**What you need to do:**
An unchanged copy of every record below, without pictures, is the goal.

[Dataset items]

[Start of section]

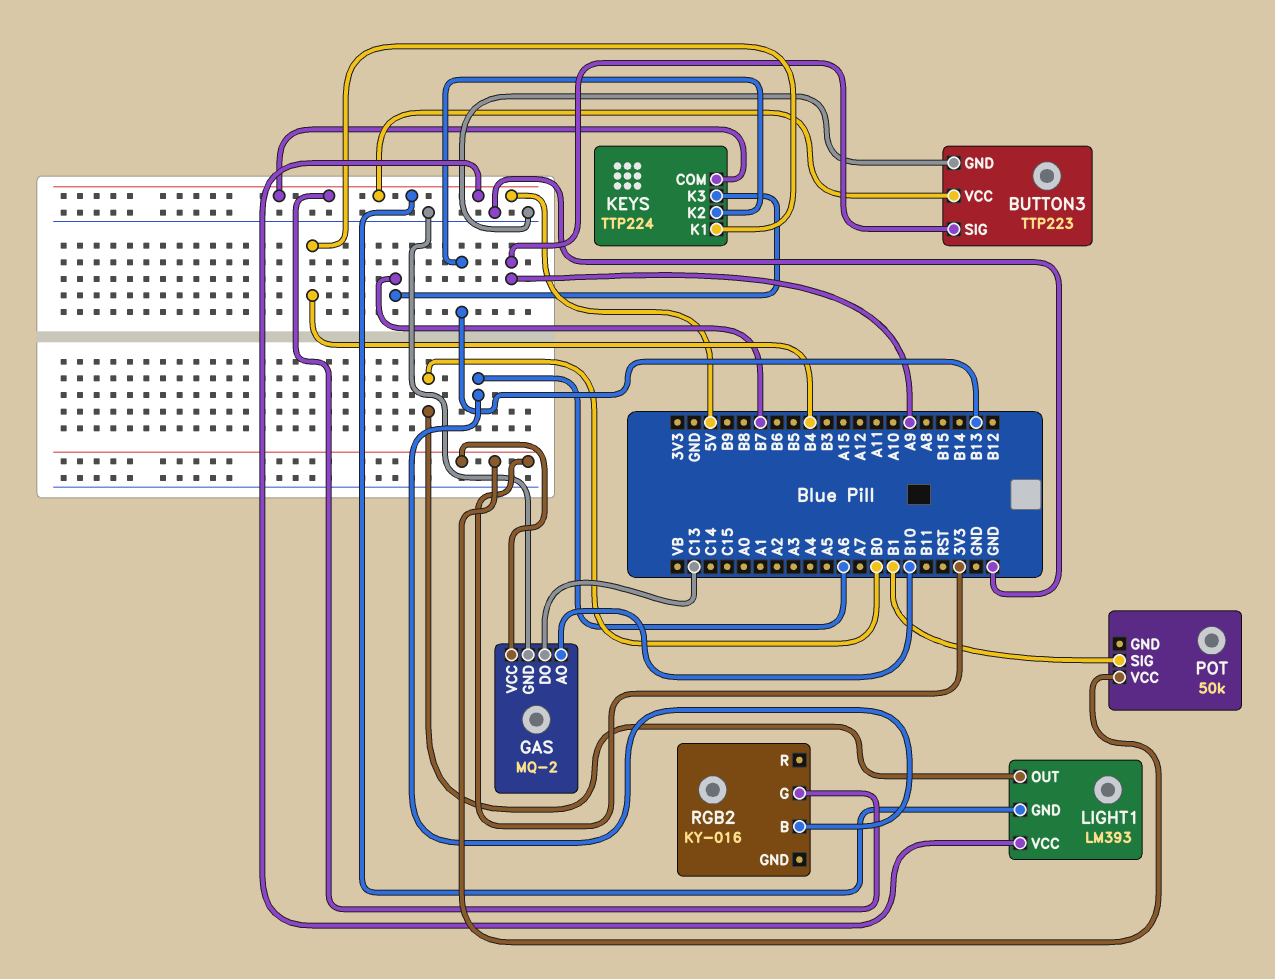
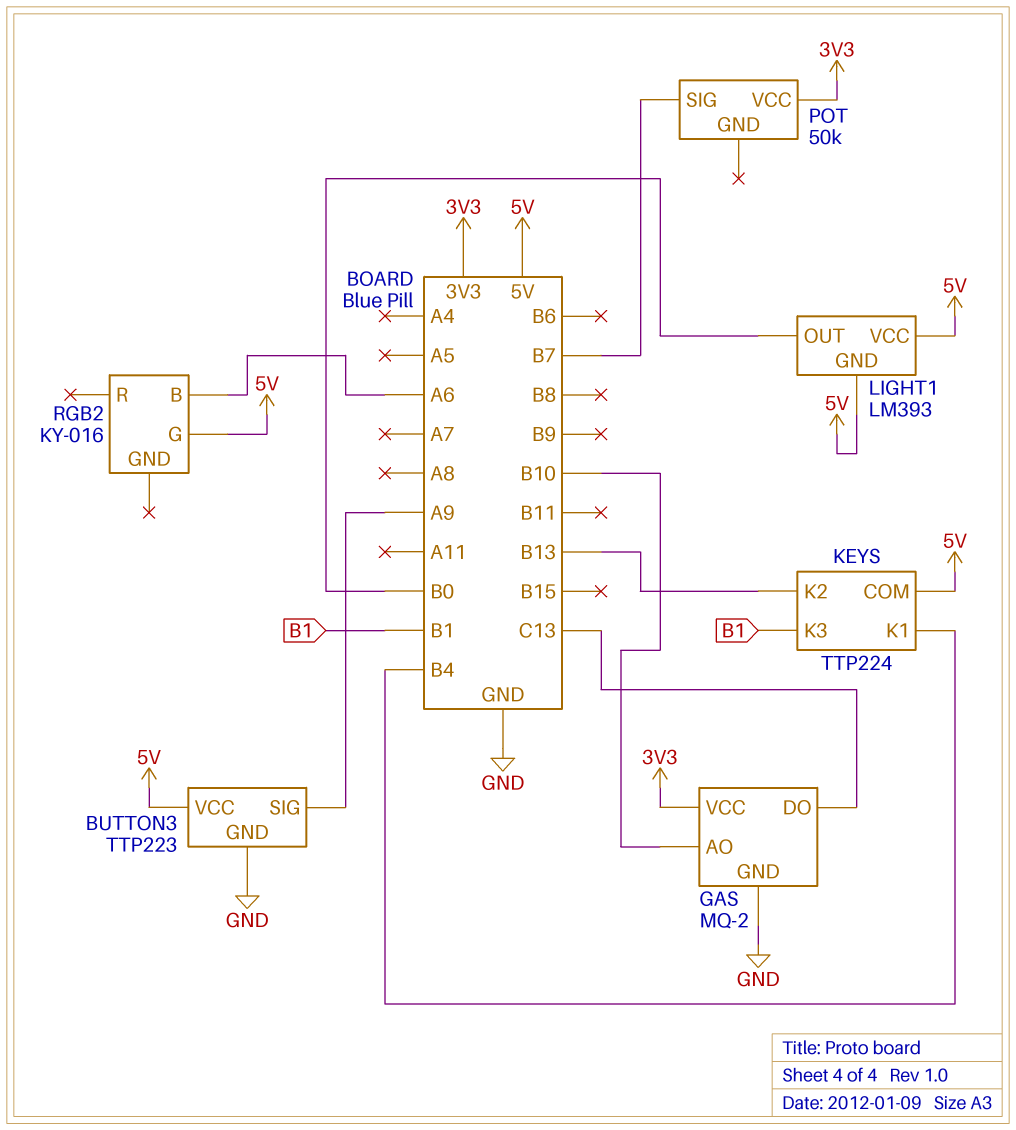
KEYS pin K3: B7 -> B1
POT pin SIG: B1 -> B7

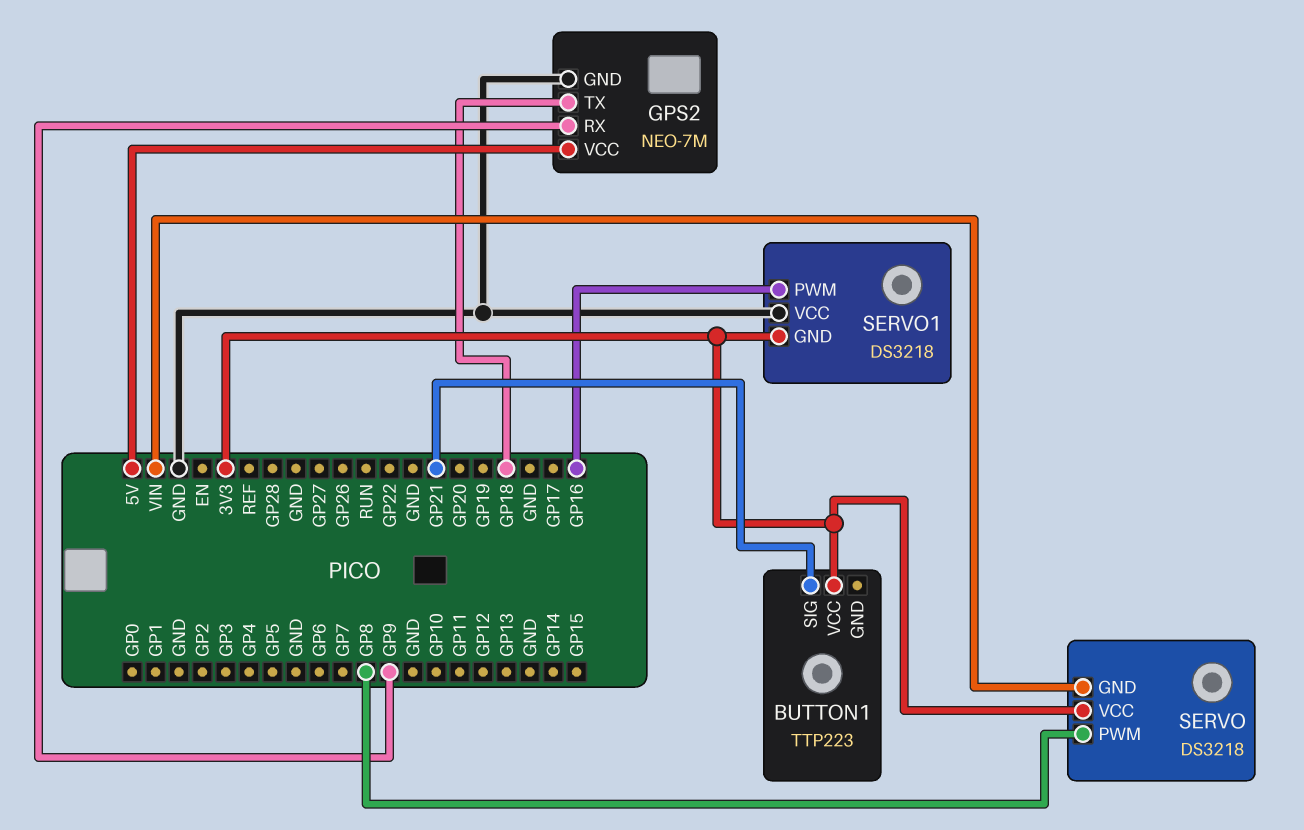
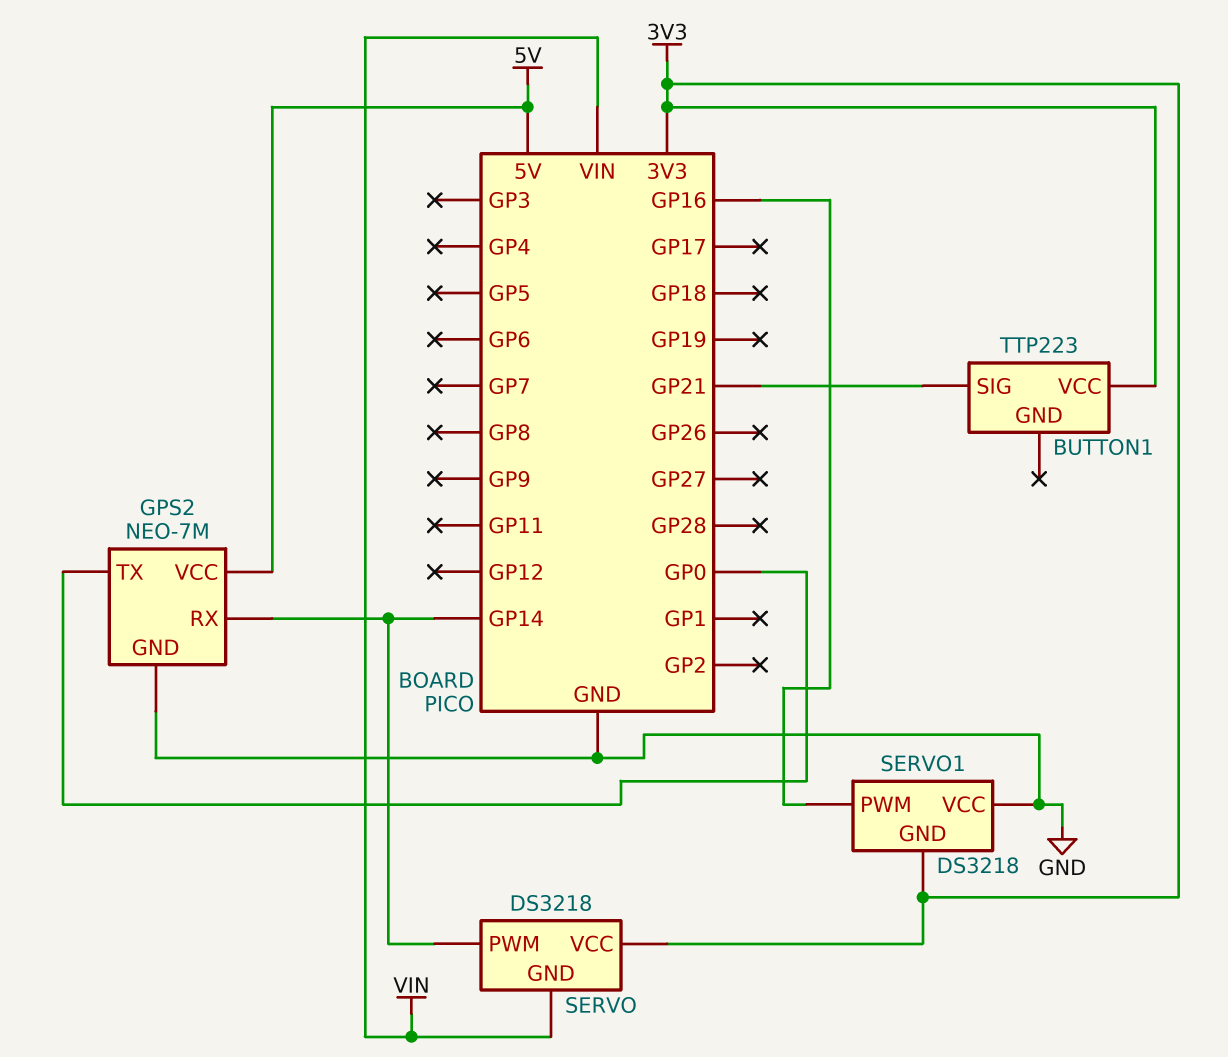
GPS2 pin RX: GP9 -> GP14
GPS2 pin TX: GP18 -> GP0
SERVO pin PWM: GP8 -> GP14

[End of section]

**Task response:**
KEYS pin K3: B7 -> B1
POT pin SIG: B1 -> B7

GPS2 pin RX: GP9 -> GP14
GPS2 pin TX: GP18 -> GP0
SERVO pin PWM: GP8 -> GP14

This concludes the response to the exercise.